**Data to process**.
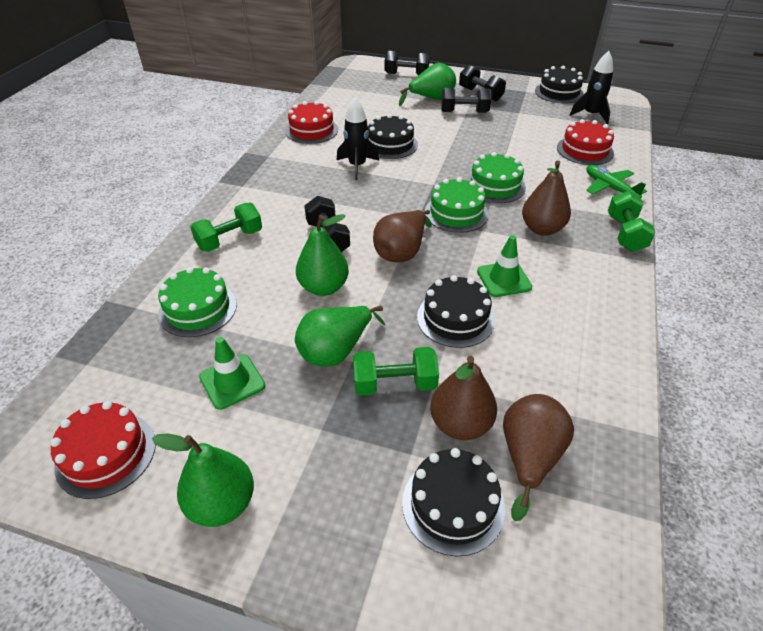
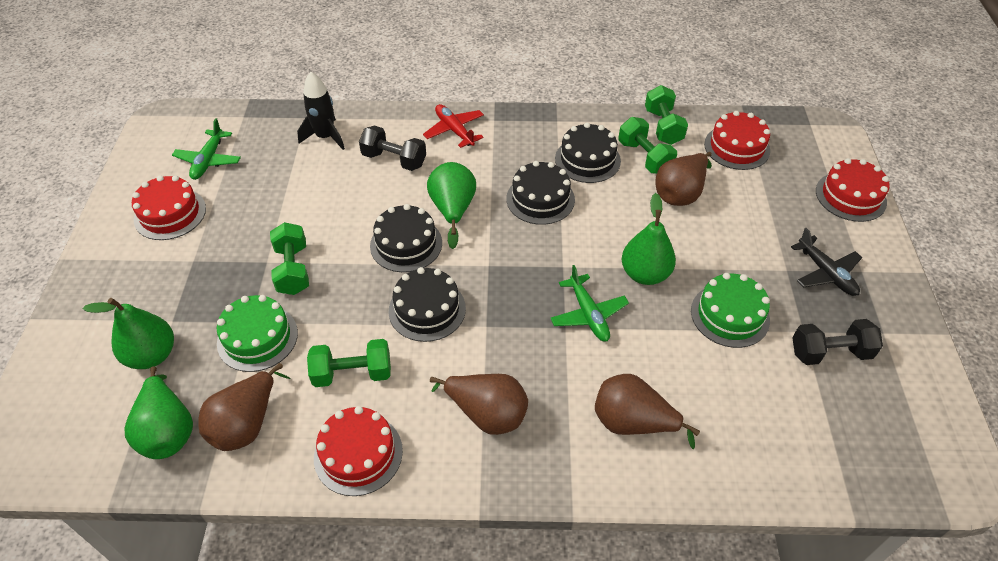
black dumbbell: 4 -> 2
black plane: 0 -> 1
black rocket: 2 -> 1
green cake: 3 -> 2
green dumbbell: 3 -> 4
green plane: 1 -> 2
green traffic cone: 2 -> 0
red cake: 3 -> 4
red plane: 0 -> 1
* * *
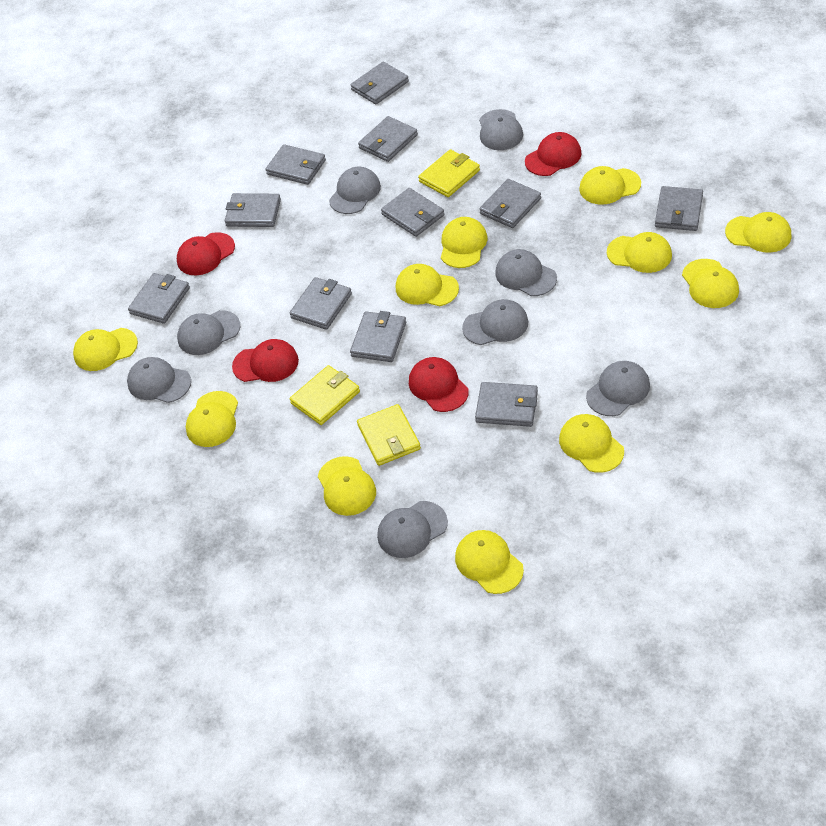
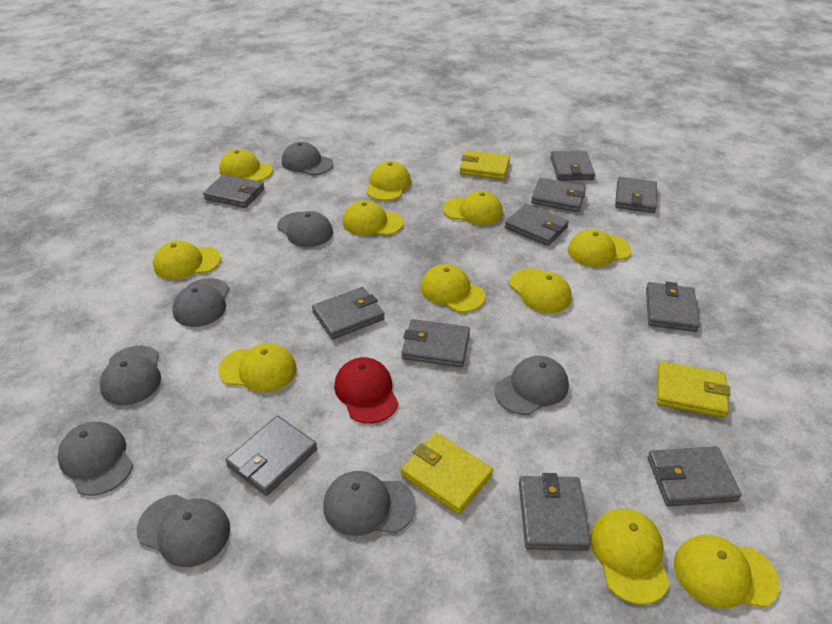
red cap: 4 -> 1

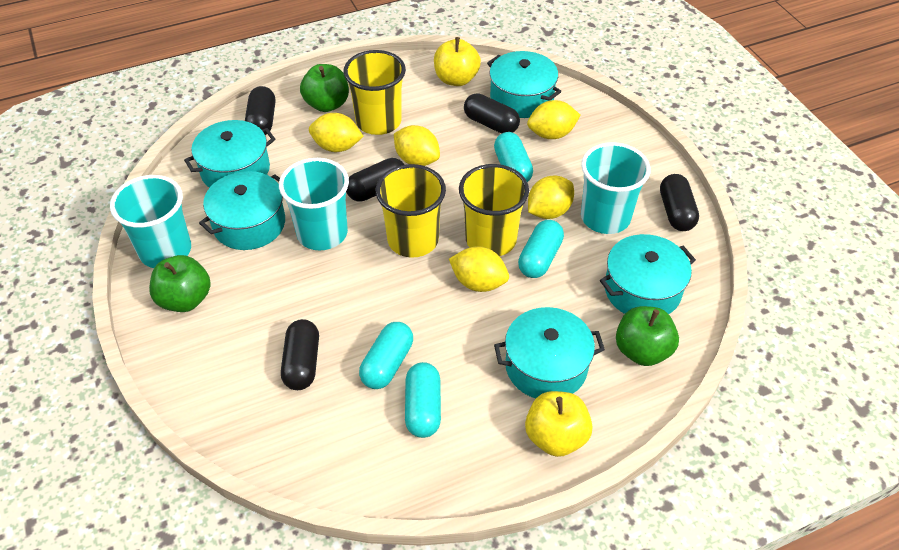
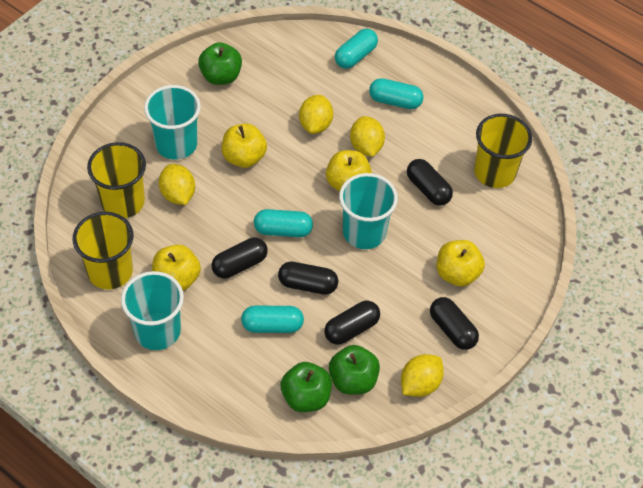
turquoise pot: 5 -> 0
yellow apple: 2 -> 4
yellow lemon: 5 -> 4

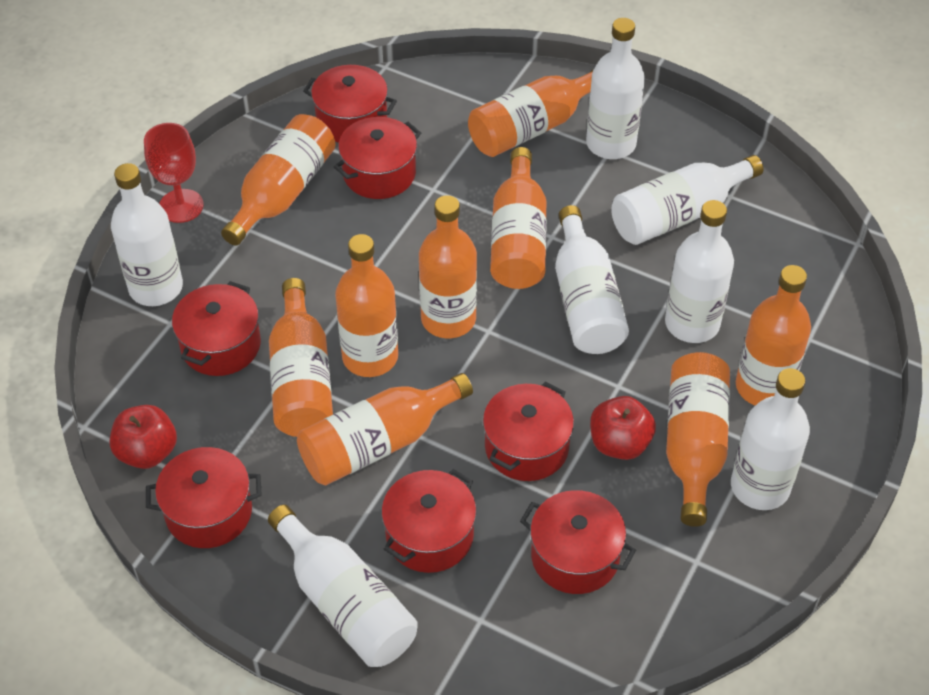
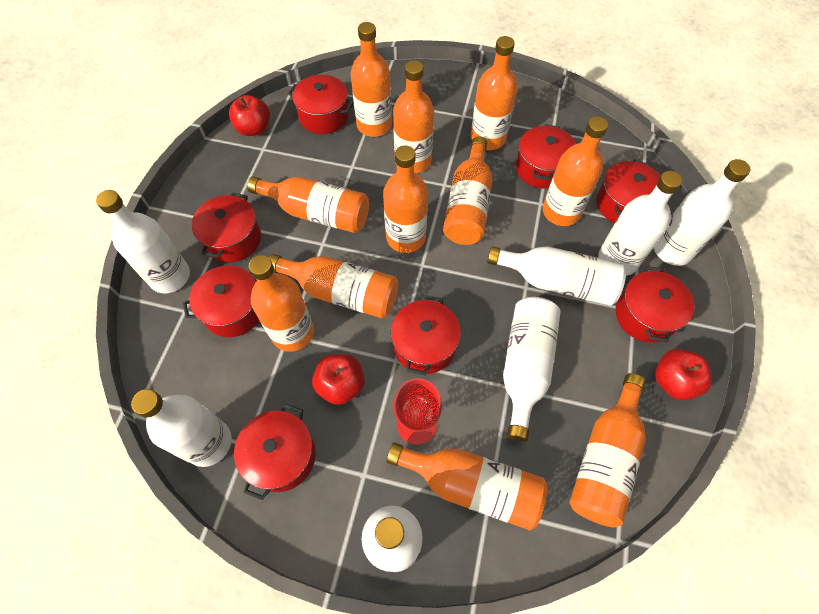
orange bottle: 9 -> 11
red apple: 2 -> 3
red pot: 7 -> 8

**Exercise**. Reproduce only the lines above, starting at the line with "green dumbbell: 3 -> 4" and ending at the line with "red plane: 0 -> 1", exactly as written.

**Exercise result**.
green dumbbell: 3 -> 4
green plane: 1 -> 2
green traffic cone: 2 -> 0
red cake: 3 -> 4
red plane: 0 -> 1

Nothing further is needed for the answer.